Data provided:
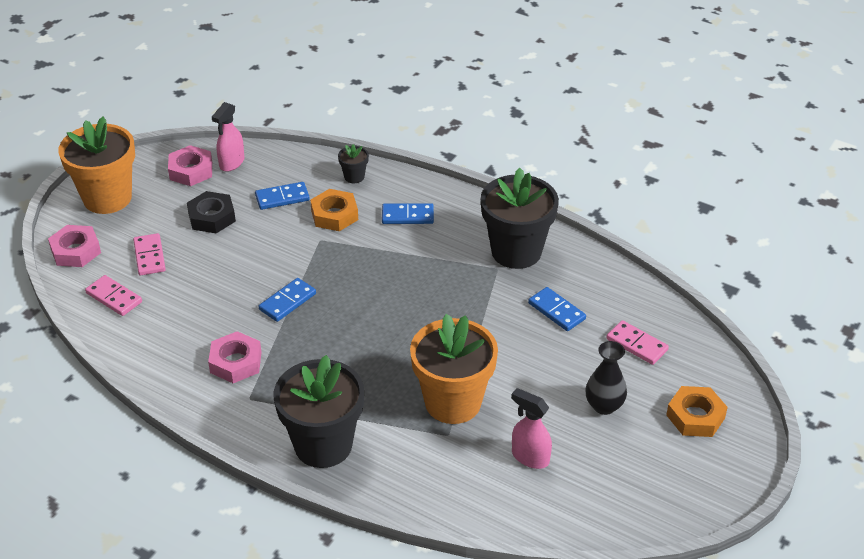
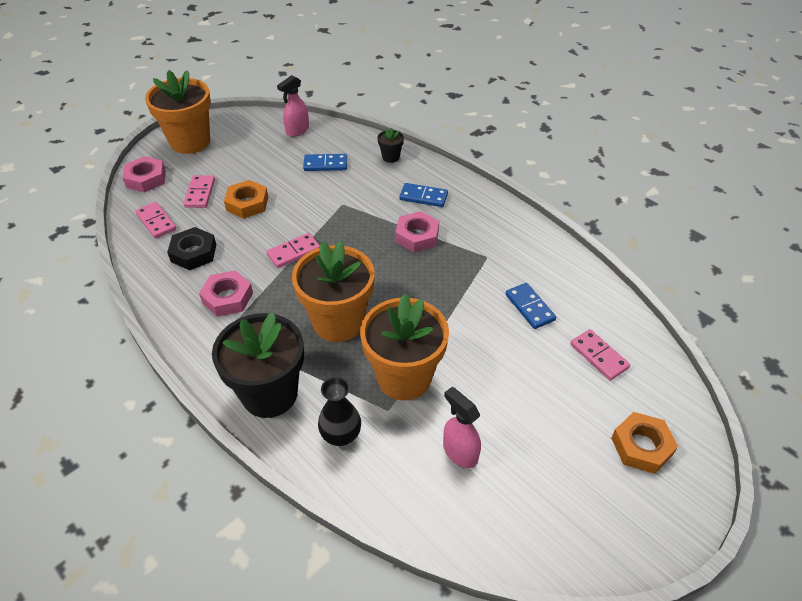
camera: 15 degrees right, 5 degrees up
(191, 171) = (263, 131): pink nut -> pink nut (417, 236)
(212, 217) = (263, 170): black nut -> black nut (194, 253)
(287, 302) = (293, 252): blue domino -> pink domino
(334, 215) = (362, 185): orange nut -> orange nut (247, 203)
(365, 363) = (338, 322): none -> orange flower pot
(516, 251) = (509, 245): black flower pot -> none
(604, 406) = (549, 413): black vase -> black vase (341, 435)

Work to be completed: Could you write out the whole listing exactly, skipping every picture?

Reply:
camera: 15 degrees right, 5 degrees up
(191, 171) = (263, 131): pink nut -> pink nut (417, 236)
(212, 217) = (263, 170): black nut -> black nut (194, 253)
(287, 302) = (293, 252): blue domino -> pink domino
(334, 215) = (362, 185): orange nut -> orange nut (247, 203)
(365, 363) = (338, 322): none -> orange flower pot
(516, 251) = (509, 245): black flower pot -> none
(604, 406) = (549, 413): black vase -> black vase (341, 435)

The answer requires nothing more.